• **Your goal**: From the data below, report how many lines contain the word "none", giving the number and nothing else.

• **Working data**:
__________________________________________________

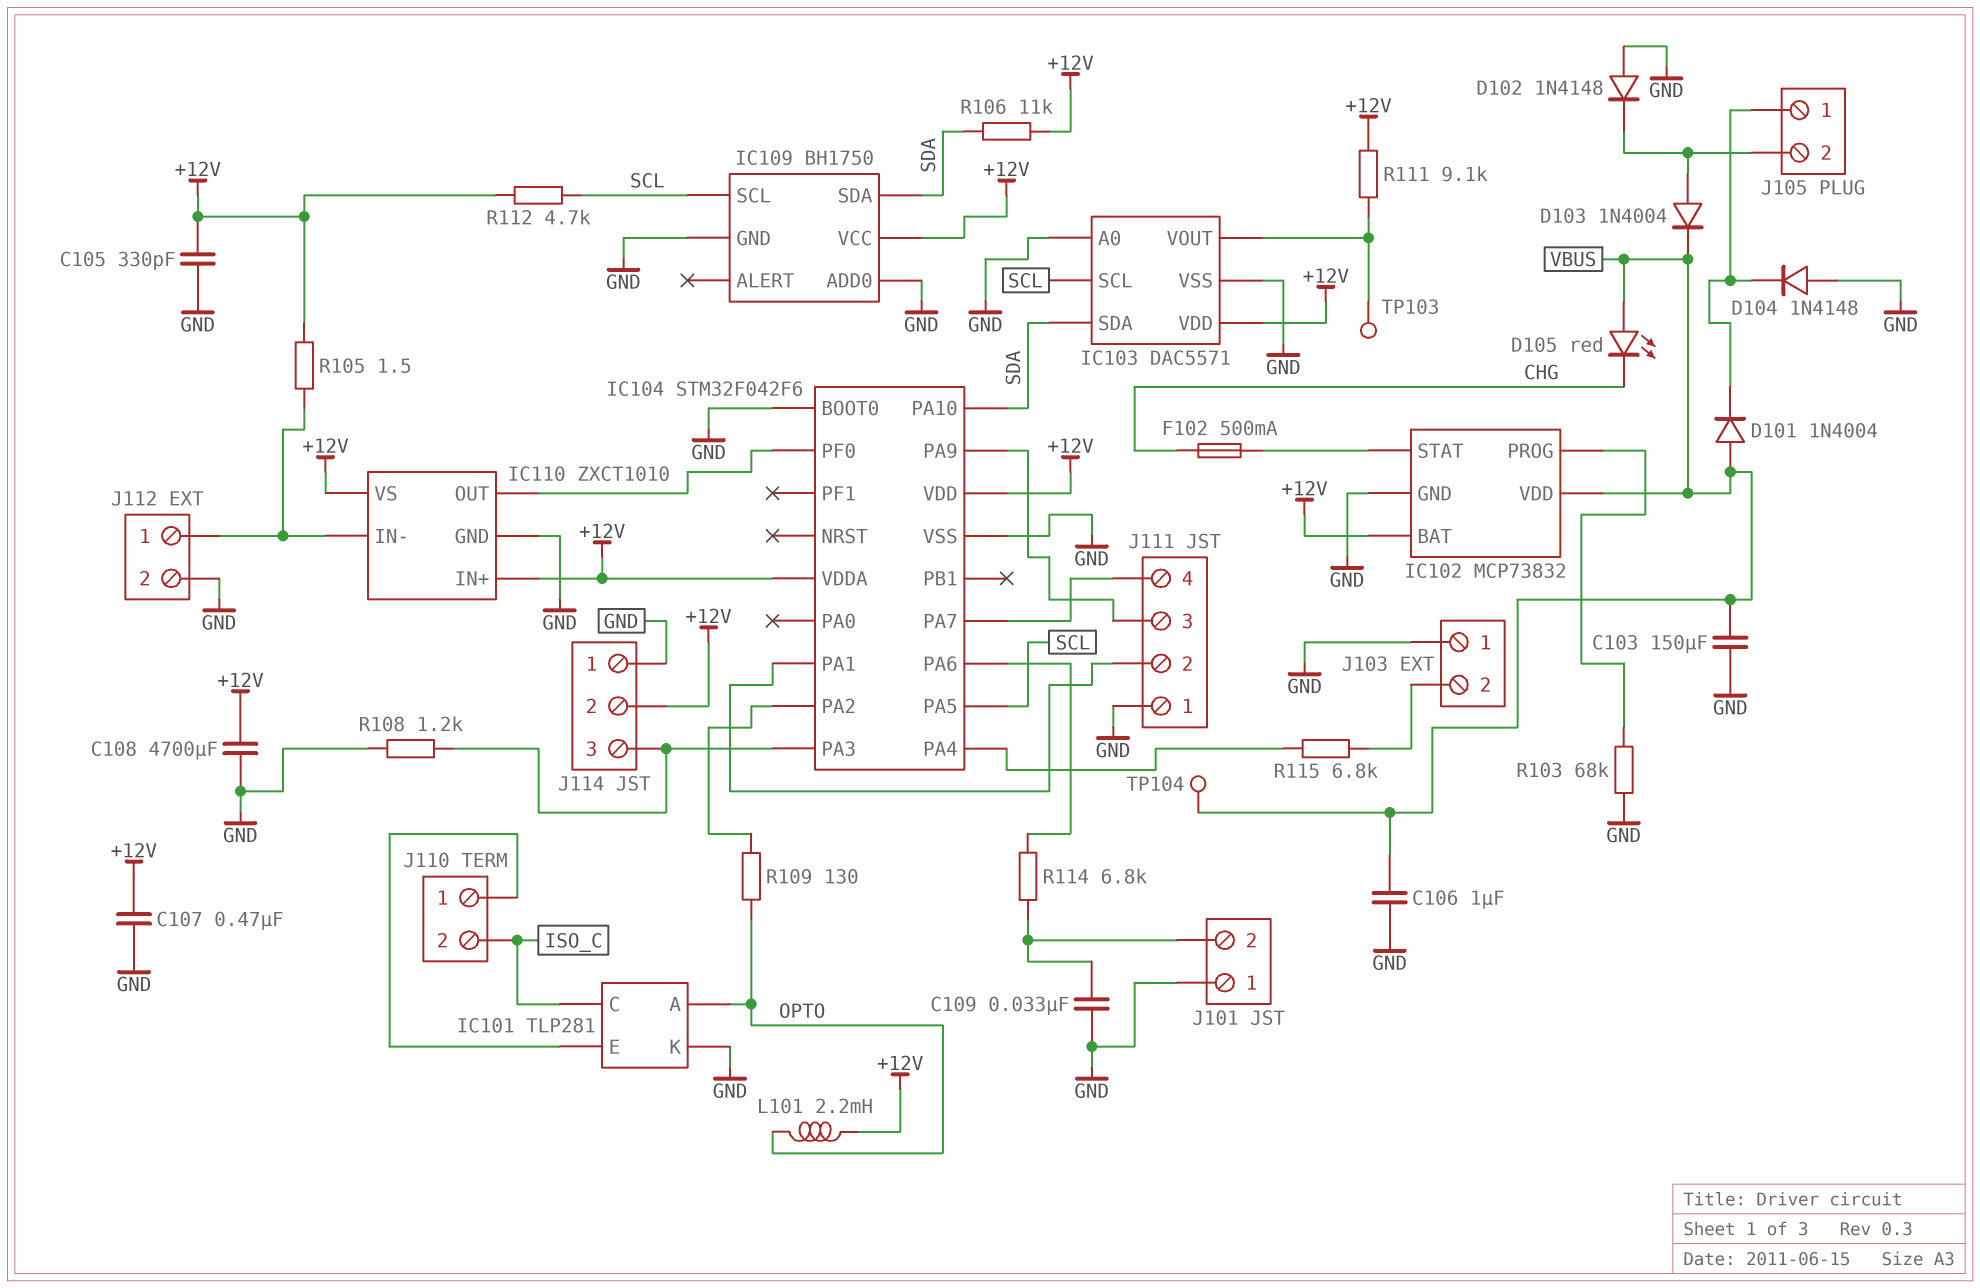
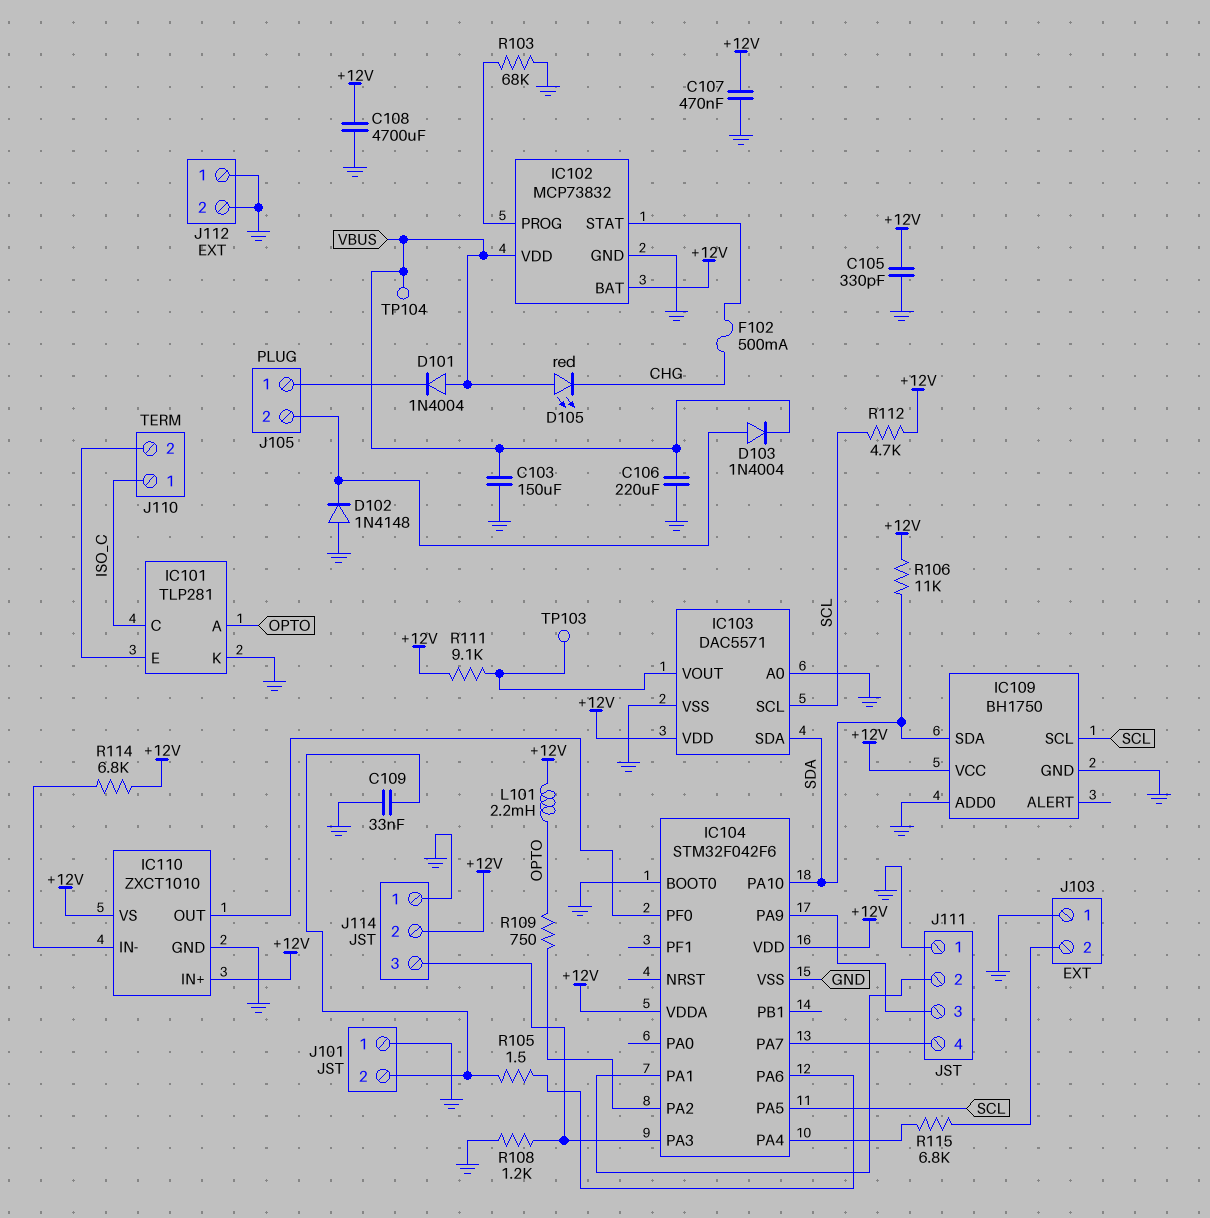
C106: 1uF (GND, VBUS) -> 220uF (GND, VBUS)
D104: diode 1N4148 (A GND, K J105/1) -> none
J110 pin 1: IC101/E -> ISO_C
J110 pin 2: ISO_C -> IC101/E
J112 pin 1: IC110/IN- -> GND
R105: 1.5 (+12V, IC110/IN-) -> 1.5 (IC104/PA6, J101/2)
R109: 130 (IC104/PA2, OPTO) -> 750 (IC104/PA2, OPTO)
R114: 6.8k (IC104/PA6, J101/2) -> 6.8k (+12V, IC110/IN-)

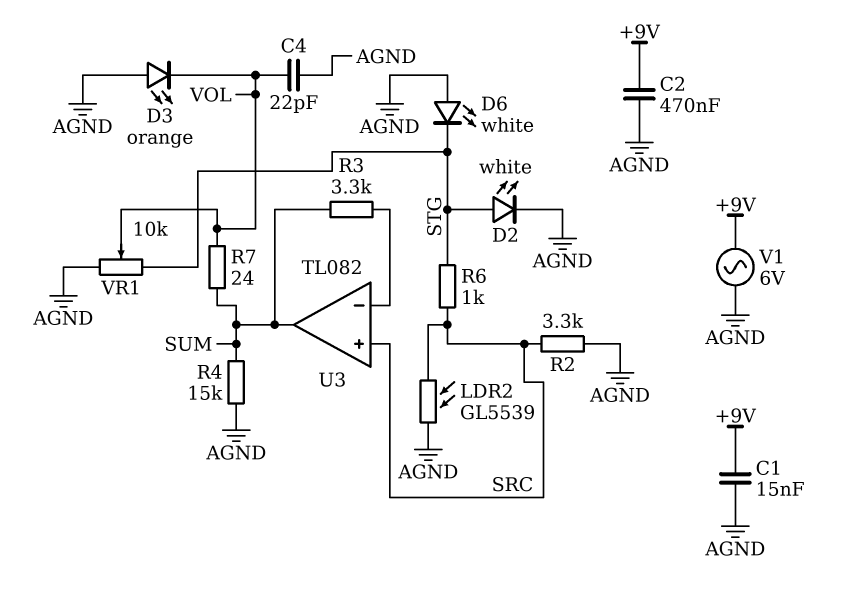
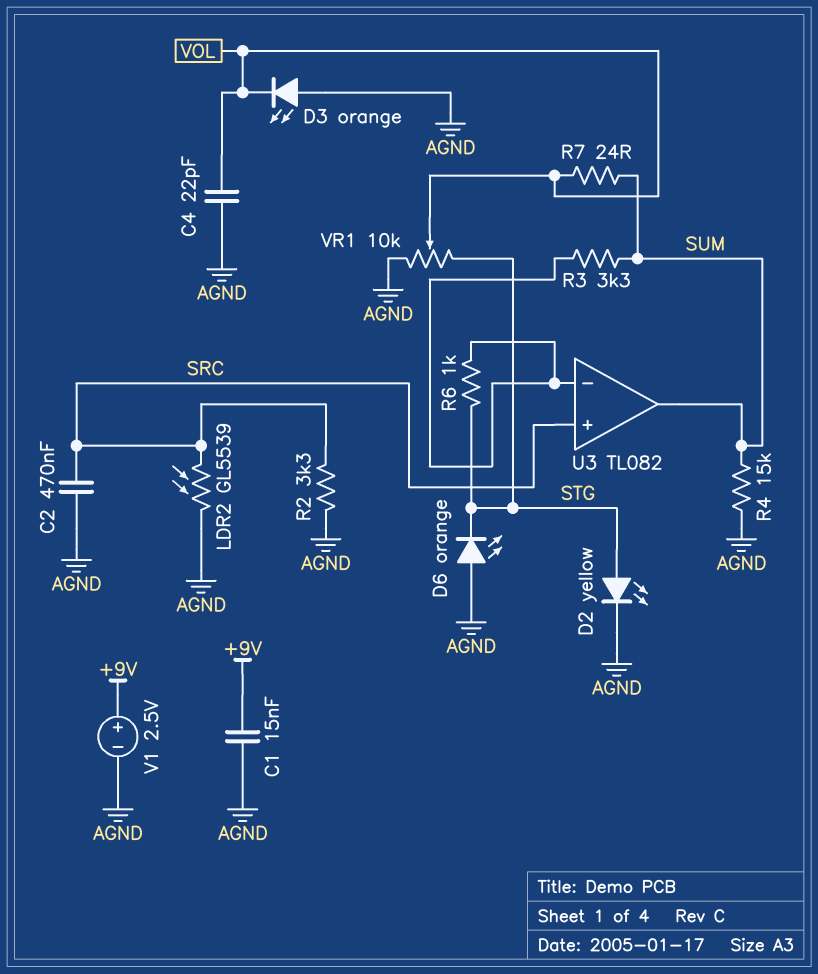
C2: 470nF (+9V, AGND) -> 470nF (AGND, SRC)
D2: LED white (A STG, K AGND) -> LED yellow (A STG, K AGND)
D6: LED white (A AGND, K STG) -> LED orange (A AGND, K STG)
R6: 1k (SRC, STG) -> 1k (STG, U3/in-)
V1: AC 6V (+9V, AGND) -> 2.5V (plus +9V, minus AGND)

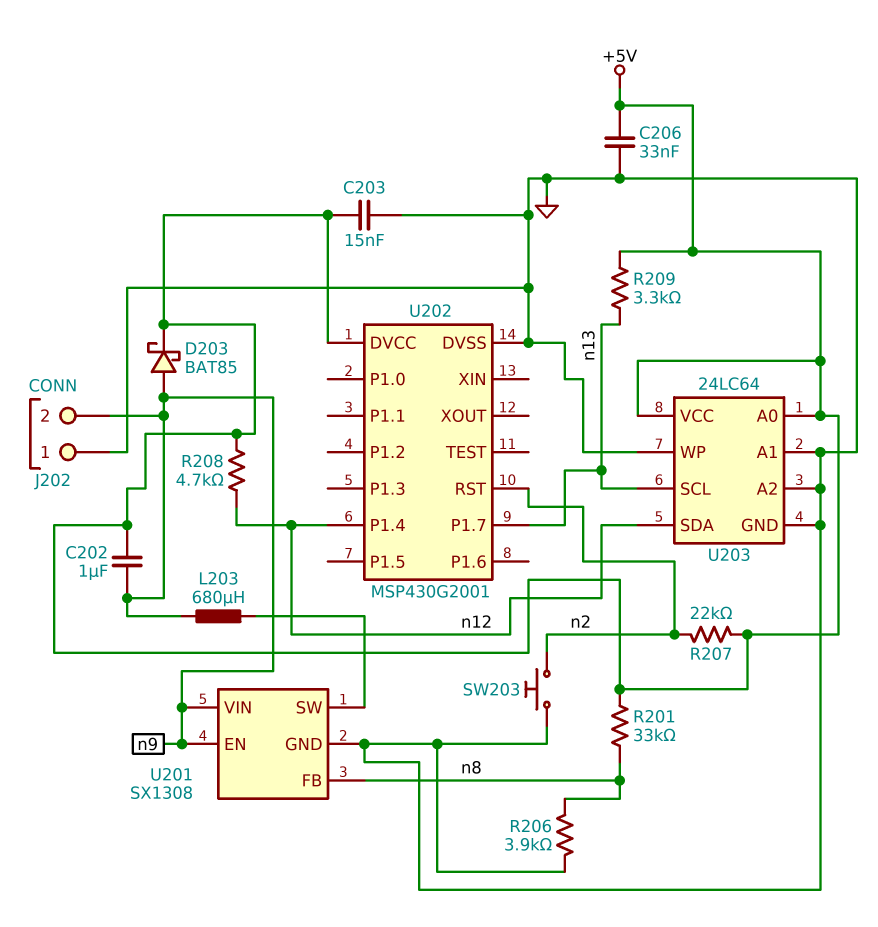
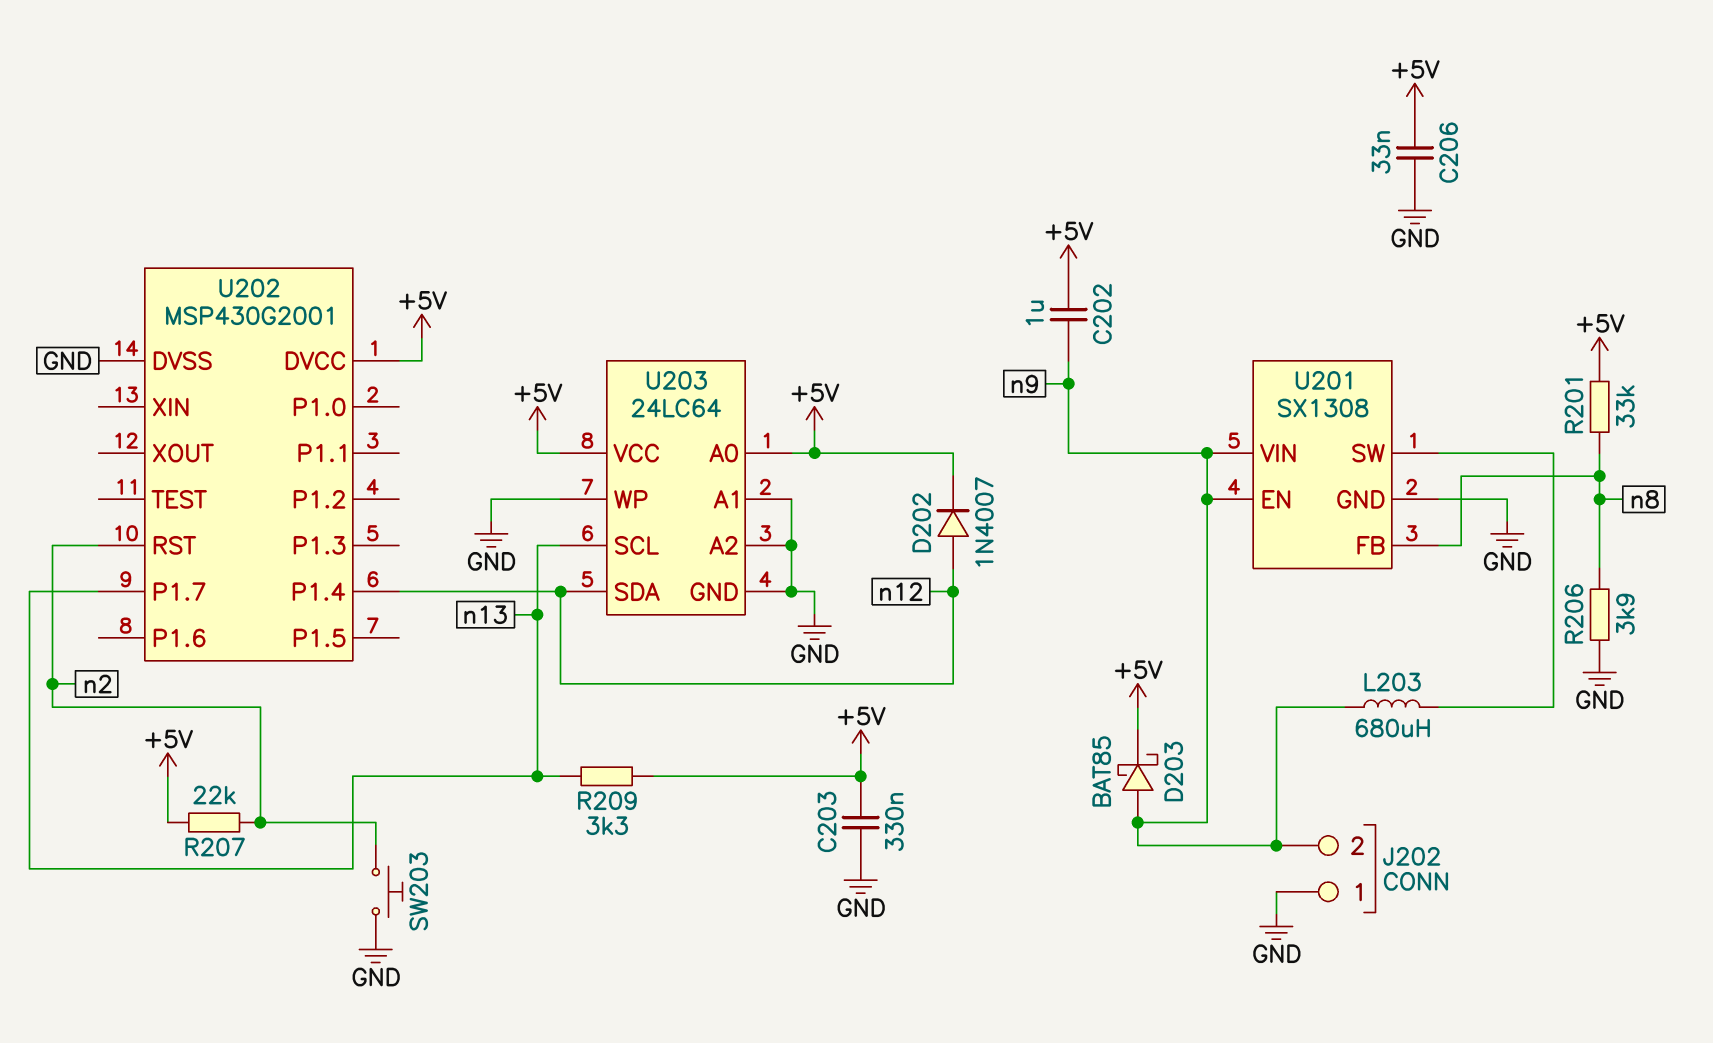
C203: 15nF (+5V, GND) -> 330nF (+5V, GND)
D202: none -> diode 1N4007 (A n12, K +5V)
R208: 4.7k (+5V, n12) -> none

__________________________________________________

• **Task output**: 3